═══ Exercise data
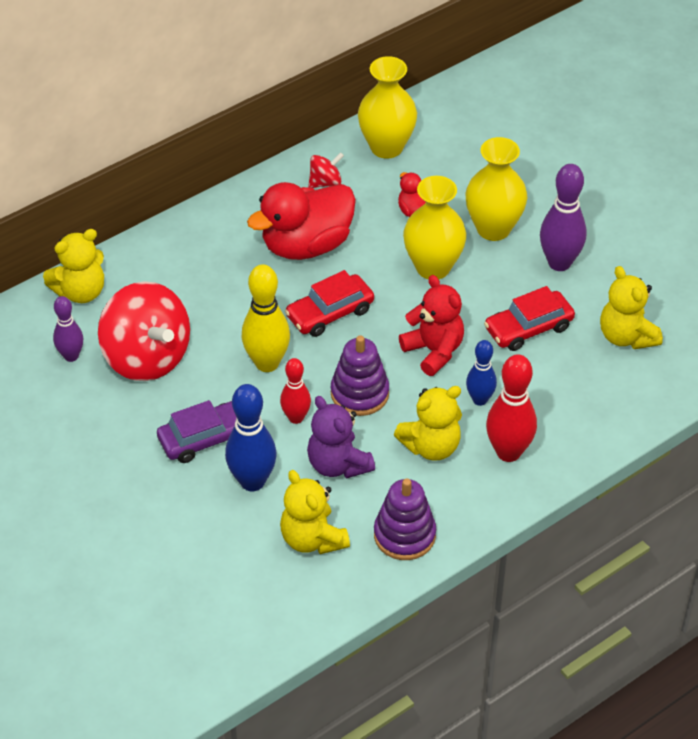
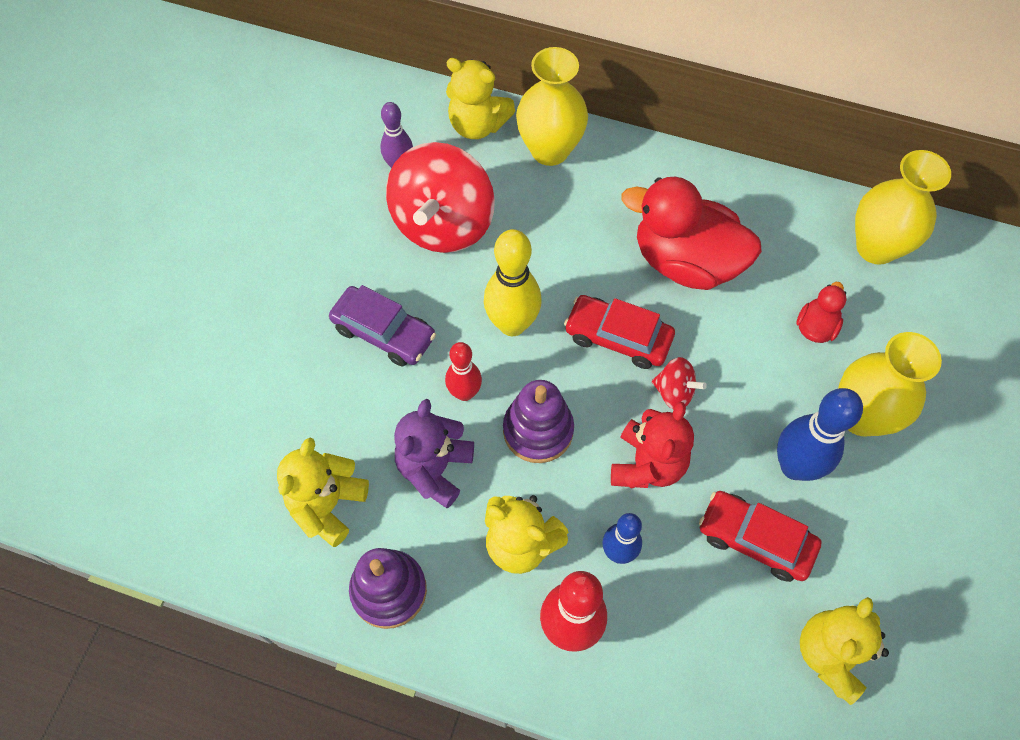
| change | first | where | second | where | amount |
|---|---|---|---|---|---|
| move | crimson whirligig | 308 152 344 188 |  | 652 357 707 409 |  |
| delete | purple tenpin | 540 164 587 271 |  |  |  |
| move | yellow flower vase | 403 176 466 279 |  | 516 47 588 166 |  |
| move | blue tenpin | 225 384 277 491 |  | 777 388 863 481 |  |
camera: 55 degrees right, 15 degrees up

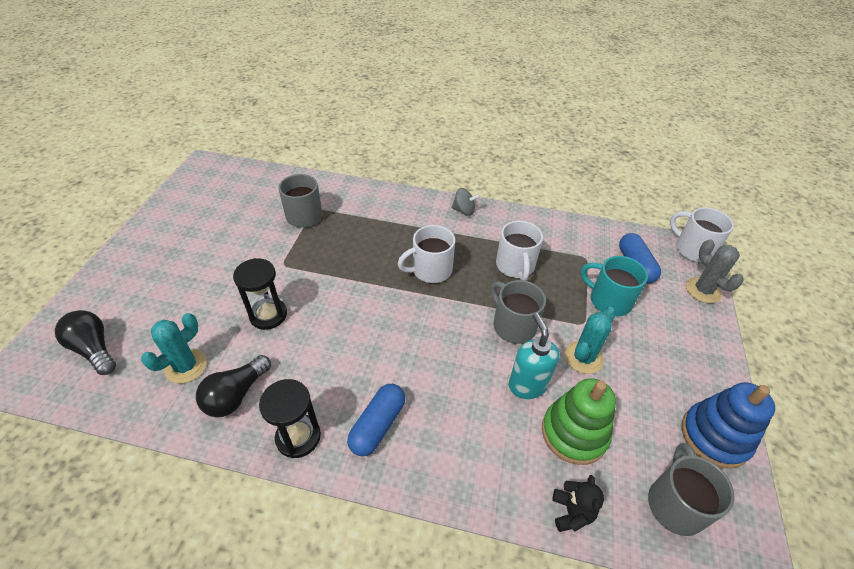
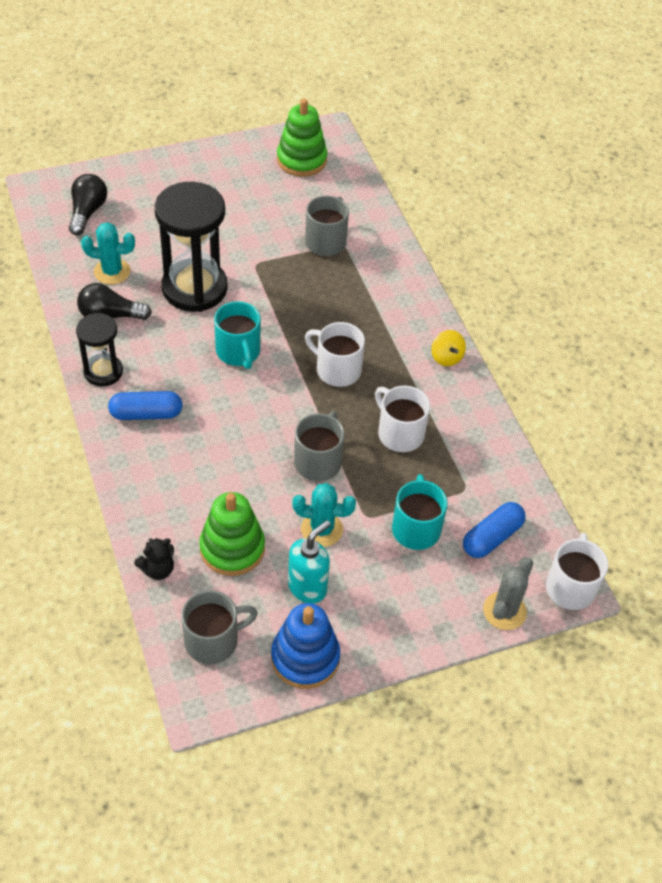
| change | first | where | second | where | amount |
|---|---|---|---|---|---|
| recolor | ash-grey whirligig | 451 188 480 216 | yellow whirligig | 432 330 466 366 |  |
| rotate | white coffee mug | 496 221 543 281 |  | 375 386 430 452 | 90 degrees clockwise |
| resize | black sandglass | 233 258 287 330 |  | 155 182 228 312 | x1.79 |
| move | teal pump bottle | 509 313 559 399 |  | 288 520 331 604 |  |
| insert |  |  | leaf-green ring stacker | 277 99 327 177 |  |
| insert |  |  | teal coffee mug | 214 301 261 369 |  |
camera: 55 degrees right, 5 degrees up

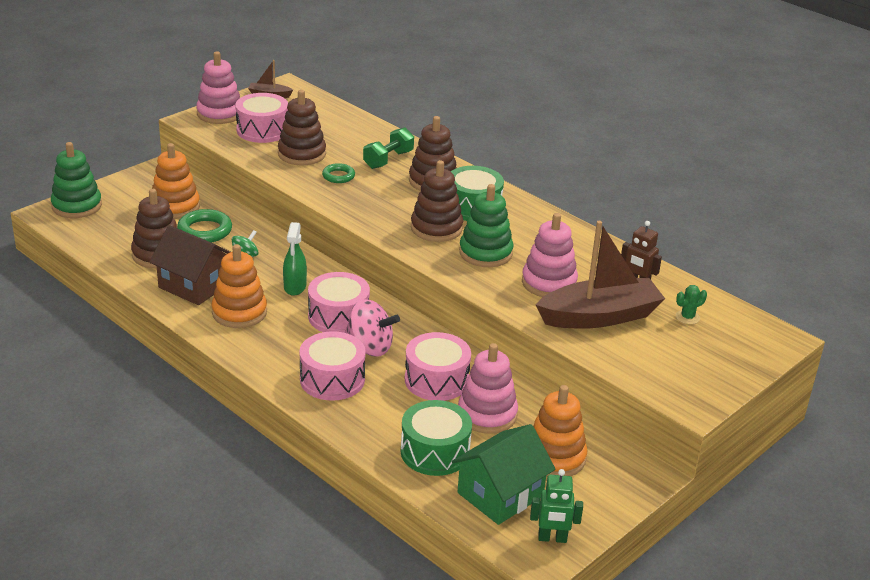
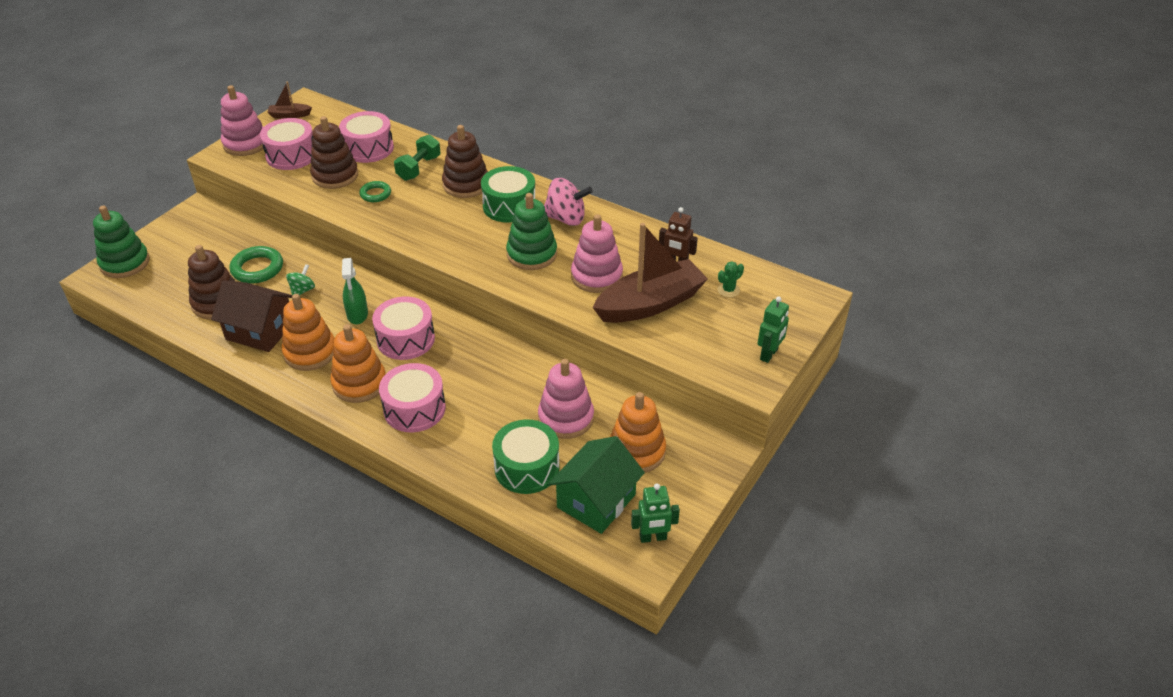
| change | first | where | second | where | amount |
|---|---|---|---|---|---|
| move | bright orange ring stacker | 152 143 200 219 |  | 330 324 385 403 |  |
| delete | russet ring stacker | 411 160 463 242 |  |  |  |
| move | pink whirligig | 345 299 400 357 |  | 544 178 593 226 |  |
| move | pink drum | 405 332 471 401 |  | 339 111 394 163 |  |
| insert |  |  | leaf-green toy robot | 757 296 789 363 |  |
camera: 10 degrees left, 10 degrees up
══════
**Work order**
Repeat exactly the lines above, starting with the line that contains "leaf-green toy robot" and ending with the last line, both included, and nothing else.

**Task result**
| insert |  |  | leaf-green toy robot | 757 296 789 363 |  |
camera: 10 degrees left, 10 degrees up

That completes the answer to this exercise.